> **EXERCISE REQUIREMENTS**: Starting from the line that contains "(629, 183) = (559, 449): green", give back every line through the end of the listing exactly as written and no other line.
=-=-=
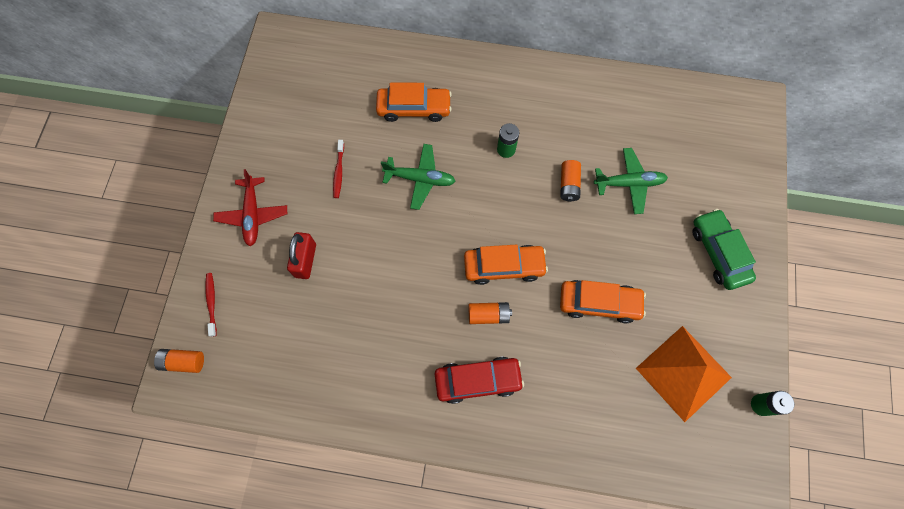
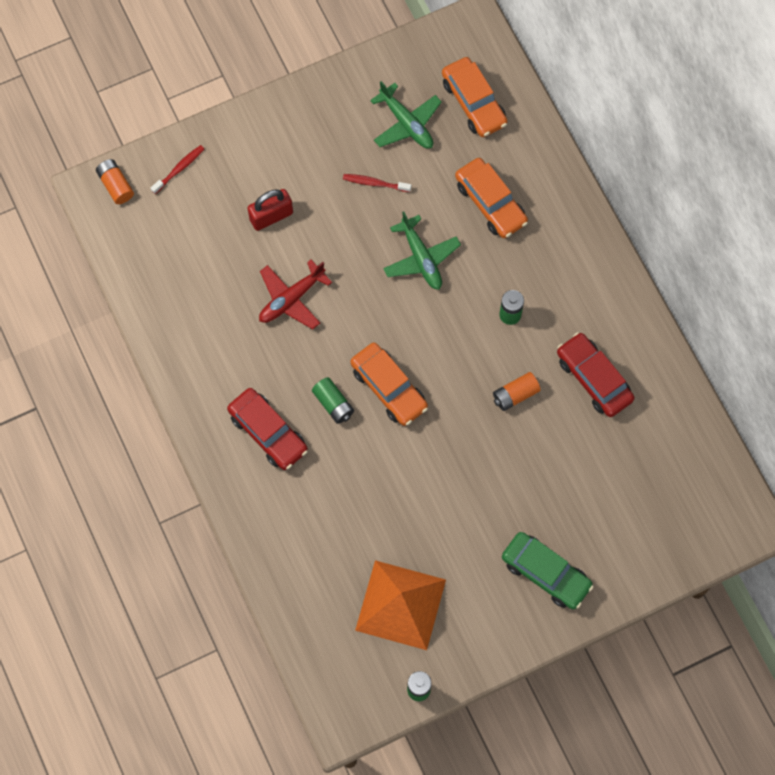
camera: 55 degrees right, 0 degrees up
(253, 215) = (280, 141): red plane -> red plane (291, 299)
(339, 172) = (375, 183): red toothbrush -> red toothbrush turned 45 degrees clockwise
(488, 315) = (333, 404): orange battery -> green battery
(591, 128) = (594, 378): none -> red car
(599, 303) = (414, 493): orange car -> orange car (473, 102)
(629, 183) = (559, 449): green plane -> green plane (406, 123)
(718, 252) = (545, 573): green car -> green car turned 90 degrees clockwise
=-=-=
> **EXERCISE ANSWER**:
(629, 183) = (559, 449): green plane -> green plane (406, 123)
(718, 252) = (545, 573): green car -> green car turned 90 degrees clockwise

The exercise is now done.